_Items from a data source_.
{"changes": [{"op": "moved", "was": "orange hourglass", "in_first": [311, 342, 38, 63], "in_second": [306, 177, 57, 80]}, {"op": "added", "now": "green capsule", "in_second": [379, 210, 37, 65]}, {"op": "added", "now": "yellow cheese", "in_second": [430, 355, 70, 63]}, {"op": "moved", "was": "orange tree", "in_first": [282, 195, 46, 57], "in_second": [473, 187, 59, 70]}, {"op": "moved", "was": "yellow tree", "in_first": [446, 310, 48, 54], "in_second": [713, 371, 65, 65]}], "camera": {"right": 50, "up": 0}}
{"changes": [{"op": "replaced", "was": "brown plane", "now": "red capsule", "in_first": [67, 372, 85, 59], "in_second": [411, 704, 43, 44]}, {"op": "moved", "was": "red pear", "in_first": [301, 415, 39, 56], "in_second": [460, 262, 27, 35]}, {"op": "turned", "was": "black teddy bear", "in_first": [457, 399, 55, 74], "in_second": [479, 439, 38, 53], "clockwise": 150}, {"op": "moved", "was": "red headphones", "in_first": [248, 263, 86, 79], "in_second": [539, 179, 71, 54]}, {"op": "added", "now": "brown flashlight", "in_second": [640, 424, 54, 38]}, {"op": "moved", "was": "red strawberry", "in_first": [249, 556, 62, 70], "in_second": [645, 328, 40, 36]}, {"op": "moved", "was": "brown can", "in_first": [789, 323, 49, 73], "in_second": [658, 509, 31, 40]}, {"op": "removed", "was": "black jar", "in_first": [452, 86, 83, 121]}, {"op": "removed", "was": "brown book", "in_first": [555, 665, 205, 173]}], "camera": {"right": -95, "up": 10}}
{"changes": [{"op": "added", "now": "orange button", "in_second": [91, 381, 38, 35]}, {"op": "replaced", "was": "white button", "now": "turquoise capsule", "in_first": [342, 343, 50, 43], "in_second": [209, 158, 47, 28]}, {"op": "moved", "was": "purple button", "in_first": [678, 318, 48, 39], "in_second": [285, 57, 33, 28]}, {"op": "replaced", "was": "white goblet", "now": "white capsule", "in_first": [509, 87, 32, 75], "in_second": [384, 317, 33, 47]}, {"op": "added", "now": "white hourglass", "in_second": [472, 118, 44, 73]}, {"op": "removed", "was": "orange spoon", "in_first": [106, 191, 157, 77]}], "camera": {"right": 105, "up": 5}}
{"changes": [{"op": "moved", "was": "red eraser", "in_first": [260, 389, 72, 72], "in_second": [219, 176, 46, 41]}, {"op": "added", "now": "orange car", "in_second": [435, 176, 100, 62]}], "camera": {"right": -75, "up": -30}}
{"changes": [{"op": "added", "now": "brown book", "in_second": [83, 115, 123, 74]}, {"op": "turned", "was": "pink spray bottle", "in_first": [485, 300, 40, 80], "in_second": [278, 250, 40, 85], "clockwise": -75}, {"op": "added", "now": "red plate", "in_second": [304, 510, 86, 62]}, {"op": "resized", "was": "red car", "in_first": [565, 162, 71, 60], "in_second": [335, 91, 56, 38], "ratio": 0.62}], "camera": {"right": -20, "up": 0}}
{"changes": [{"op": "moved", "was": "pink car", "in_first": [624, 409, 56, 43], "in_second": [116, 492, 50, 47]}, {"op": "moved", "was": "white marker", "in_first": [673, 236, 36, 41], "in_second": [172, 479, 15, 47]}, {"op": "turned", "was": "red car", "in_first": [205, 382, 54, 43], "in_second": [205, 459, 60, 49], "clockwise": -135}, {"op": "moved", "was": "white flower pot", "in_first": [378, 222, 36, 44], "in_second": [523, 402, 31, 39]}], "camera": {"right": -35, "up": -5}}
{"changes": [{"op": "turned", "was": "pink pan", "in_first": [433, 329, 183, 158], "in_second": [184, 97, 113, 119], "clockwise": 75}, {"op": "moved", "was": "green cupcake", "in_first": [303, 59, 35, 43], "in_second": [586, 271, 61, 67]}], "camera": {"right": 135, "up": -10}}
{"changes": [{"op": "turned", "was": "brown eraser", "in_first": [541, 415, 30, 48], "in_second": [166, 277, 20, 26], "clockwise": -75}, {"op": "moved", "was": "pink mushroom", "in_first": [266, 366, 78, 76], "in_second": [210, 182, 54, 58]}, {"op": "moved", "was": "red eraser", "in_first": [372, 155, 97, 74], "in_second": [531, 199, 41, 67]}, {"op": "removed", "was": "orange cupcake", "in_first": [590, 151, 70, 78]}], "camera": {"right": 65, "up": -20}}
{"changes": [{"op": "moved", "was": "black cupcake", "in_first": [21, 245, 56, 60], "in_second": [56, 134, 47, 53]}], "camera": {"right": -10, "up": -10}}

_What is required_.
Using the entries above, print each one again without any alteration.

_Task result_.
{"changes": [{"op": "moved", "was": "orange hourglass", "in_first": [311, 342, 38, 63], "in_second": [306, 177, 57, 80]}, {"op": "added", "now": "green capsule", "in_second": [379, 210, 37, 65]}, {"op": "added", "now": "yellow cheese", "in_second": [430, 355, 70, 63]}, {"op": "moved", "was": "orange tree", "in_first": [282, 195, 46, 57], "in_second": [473, 187, 59, 70]}, {"op": "moved", "was": "yellow tree", "in_first": [446, 310, 48, 54], "in_second": [713, 371, 65, 65]}], "camera": {"right": 50, "up": 0}}
{"changes": [{"op": "replaced", "was": "brown plane", "now": "red capsule", "in_first": [67, 372, 85, 59], "in_second": [411, 704, 43, 44]}, {"op": "moved", "was": "red pear", "in_first": [301, 415, 39, 56], "in_second": [460, 262, 27, 35]}, {"op": "turned", "was": "black teddy bear", "in_first": [457, 399, 55, 74], "in_second": [479, 439, 38, 53], "clockwise": 150}, {"op": "moved", "was": "red headphones", "in_first": [248, 263, 86, 79], "in_second": [539, 179, 71, 54]}, {"op": "added", "now": "brown flashlight", "in_second": [640, 424, 54, 38]}, {"op": "moved", "was": "red strawberry", "in_first": [249, 556, 62, 70], "in_second": [645, 328, 40, 36]}, {"op": "moved", "was": "brown can", "in_first": [789, 323, 49, 73], "in_second": [658, 509, 31, 40]}, {"op": "removed", "was": "black jar", "in_first": [452, 86, 83, 121]}, {"op": "removed", "was": "brown book", "in_first": [555, 665, 205, 173]}], "camera": {"right": -95, "up": 10}}
{"changes": [{"op": "added", "now": "orange button", "in_second": [91, 381, 38, 35]}, {"op": "replaced", "was": "white button", "now": "turquoise capsule", "in_first": [342, 343, 50, 43], "in_second": [209, 158, 47, 28]}, {"op": "moved", "was": "purple button", "in_first": [678, 318, 48, 39], "in_second": [285, 57, 33, 28]}, {"op": "replaced", "was": "white goblet", "now": "white capsule", "in_first": [509, 87, 32, 75], "in_second": [384, 317, 33, 47]}, {"op": "added", "now": "white hourglass", "in_second": [472, 118, 44, 73]}, {"op": "removed", "was": "orange spoon", "in_first": [106, 191, 157, 77]}], "camera": {"right": 105, "up": 5}}
{"changes": [{"op": "moved", "was": "red eraser", "in_first": [260, 389, 72, 72], "in_second": [219, 176, 46, 41]}, {"op": "added", "now": "orange car", "in_second": [435, 176, 100, 62]}], "camera": {"right": -75, "up": -30}}
{"changes": [{"op": "added", "now": "brown book", "in_second": [83, 115, 123, 74]}, {"op": "turned", "was": "pink spray bottle", "in_first": [485, 300, 40, 80], "in_second": [278, 250, 40, 85], "clockwise": -75}, {"op": "added", "now": "red plate", "in_second": [304, 510, 86, 62]}, {"op": "resized", "was": "red car", "in_first": [565, 162, 71, 60], "in_second": [335, 91, 56, 38], "ratio": 0.62}], "camera": {"right": -20, "up": 0}}
{"changes": [{"op": "moved", "was": "pink car", "in_first": [624, 409, 56, 43], "in_second": [116, 492, 50, 47]}, {"op": "moved", "was": "white marker", "in_first": [673, 236, 36, 41], "in_second": [172, 479, 15, 47]}, {"op": "turned", "was": "red car", "in_first": [205, 382, 54, 43], "in_second": [205, 459, 60, 49], "clockwise": -135}, {"op": "moved", "was": "white flower pot", "in_first": [378, 222, 36, 44], "in_second": [523, 402, 31, 39]}], "camera": {"right": -35, "up": -5}}
{"changes": [{"op": "turned", "was": "pink pan", "in_first": [433, 329, 183, 158], "in_second": [184, 97, 113, 119], "clockwise": 75}, {"op": "moved", "was": "green cupcake", "in_first": [303, 59, 35, 43], "in_second": [586, 271, 61, 67]}], "camera": {"right": 135, "up": -10}}
{"changes": [{"op": "turned", "was": "brown eraser", "in_first": [541, 415, 30, 48], "in_second": [166, 277, 20, 26], "clockwise": -75}, {"op": "moved", "was": "pink mushroom", "in_first": [266, 366, 78, 76], "in_second": [210, 182, 54, 58]}, {"op": "moved", "was": "red eraser", "in_first": [372, 155, 97, 74], "in_second": [531, 199, 41, 67]}, {"op": "removed", "was": "orange cupcake", "in_first": [590, 151, 70, 78]}], "camera": {"right": 65, "up": -20}}
{"changes": [{"op": "moved", "was": "black cupcake", "in_first": [21, 245, 56, 60], "in_second": [56, 134, 47, 53]}], "camera": {"right": -10, "up": -10}}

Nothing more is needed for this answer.